### To do
The material below contains a line with "camera: 135 degrees left, 10 degrees down" and a line with "(978, 344) = (213, 161): blue". Copy exactly those two lines and all lines between them.

### Dataset content
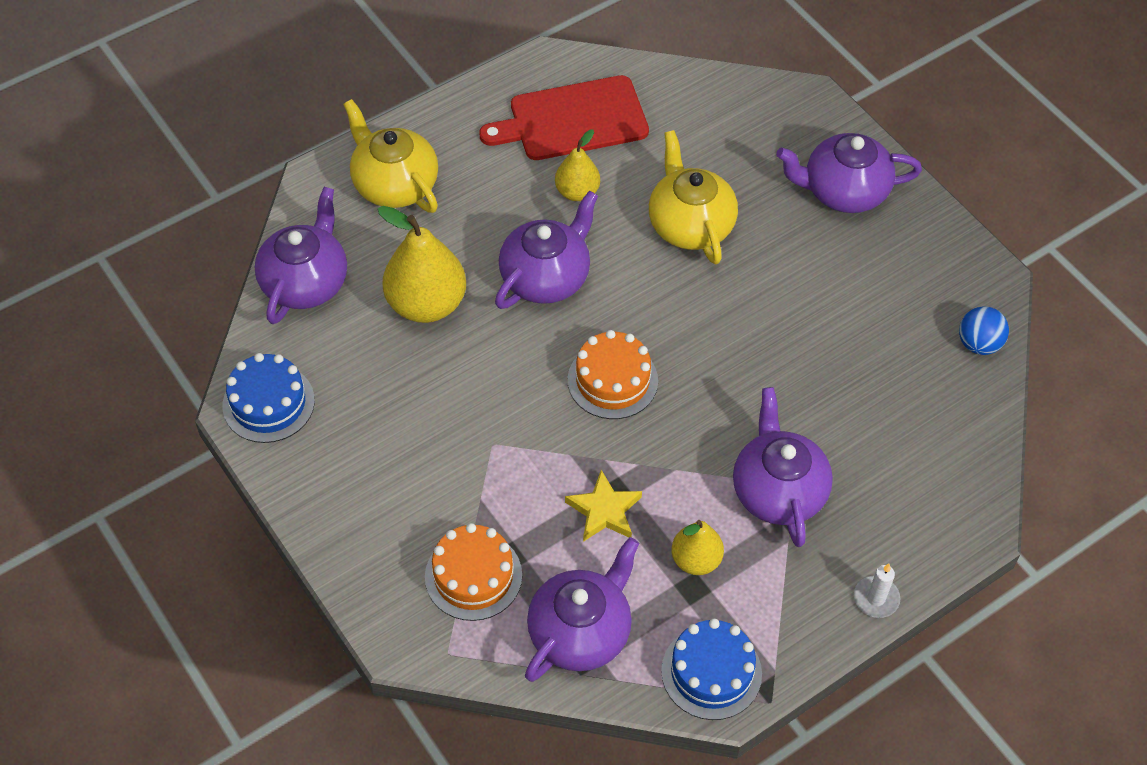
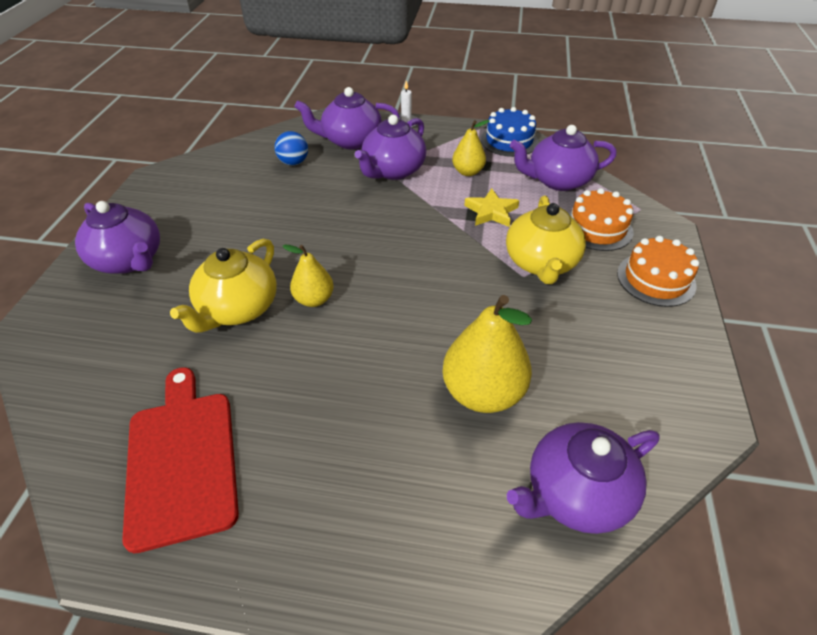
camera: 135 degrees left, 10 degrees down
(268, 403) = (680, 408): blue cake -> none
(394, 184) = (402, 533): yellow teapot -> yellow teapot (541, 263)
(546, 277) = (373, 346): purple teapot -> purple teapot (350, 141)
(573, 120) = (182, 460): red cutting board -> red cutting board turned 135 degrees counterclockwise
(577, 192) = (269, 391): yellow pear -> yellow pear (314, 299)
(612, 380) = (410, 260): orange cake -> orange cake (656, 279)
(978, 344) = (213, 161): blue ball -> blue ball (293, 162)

==

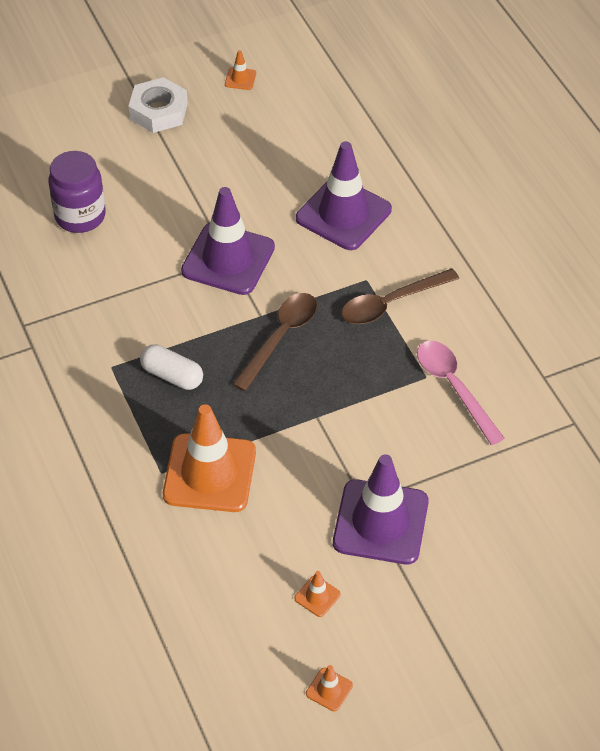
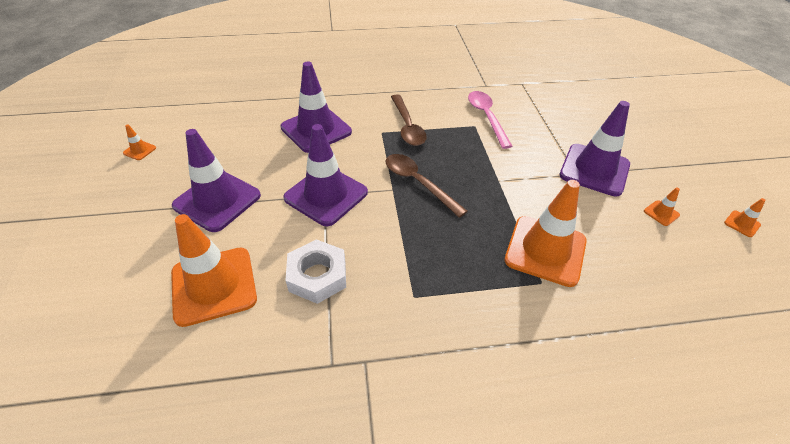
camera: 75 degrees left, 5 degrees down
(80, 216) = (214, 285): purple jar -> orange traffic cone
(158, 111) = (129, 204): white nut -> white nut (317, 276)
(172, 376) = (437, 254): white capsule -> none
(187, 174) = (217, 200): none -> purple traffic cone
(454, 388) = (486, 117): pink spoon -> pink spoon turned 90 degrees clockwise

### Answer space
camera: 135 degrees left, 10 degrees down
(268, 403) = (680, 408): blue cake -> none
(394, 184) = (402, 533): yellow teapot -> yellow teapot (541, 263)
(546, 277) = (373, 346): purple teapot -> purple teapot (350, 141)
(573, 120) = (182, 460): red cutting board -> red cutting board turned 135 degrees counterclockwise
(577, 192) = (269, 391): yellow pear -> yellow pear (314, 299)
(612, 380) = (410, 260): orange cake -> orange cake (656, 279)
(978, 344) = (213, 161): blue ball -> blue ball (293, 162)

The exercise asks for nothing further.